Turn every line of the rows below into a numbered list, leaving out the pictures and skipping any blank lines.

§ **Data provided**:

--- Begin ---

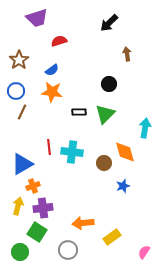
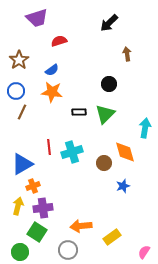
cyan cross: rotated 25 degrees counterclockwise
orange arrow: moved 2 px left, 3 px down
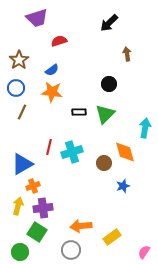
blue circle: moved 3 px up
red line: rotated 21 degrees clockwise
gray circle: moved 3 px right
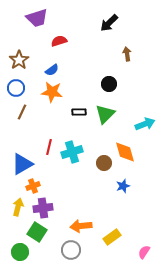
cyan arrow: moved 4 px up; rotated 60 degrees clockwise
yellow arrow: moved 1 px down
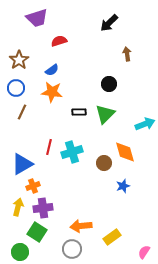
gray circle: moved 1 px right, 1 px up
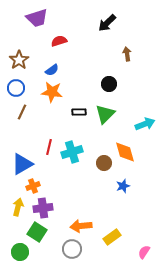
black arrow: moved 2 px left
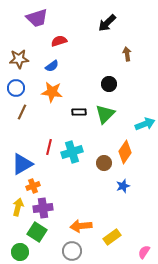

--- End ---

§ **Full answer**:
1. cyan cross: rotated 25 degrees counterclockwise
2. orange arrow: moved 2 px left, 3 px down
3. blue circle: moved 3 px up
4. red line: rotated 21 degrees clockwise
5. gray circle: moved 3 px right
6. cyan arrow: moved 4 px up; rotated 60 degrees clockwise
7. yellow arrow: moved 1 px down
8. gray circle: moved 1 px right, 1 px up
9. black arrow: moved 2 px left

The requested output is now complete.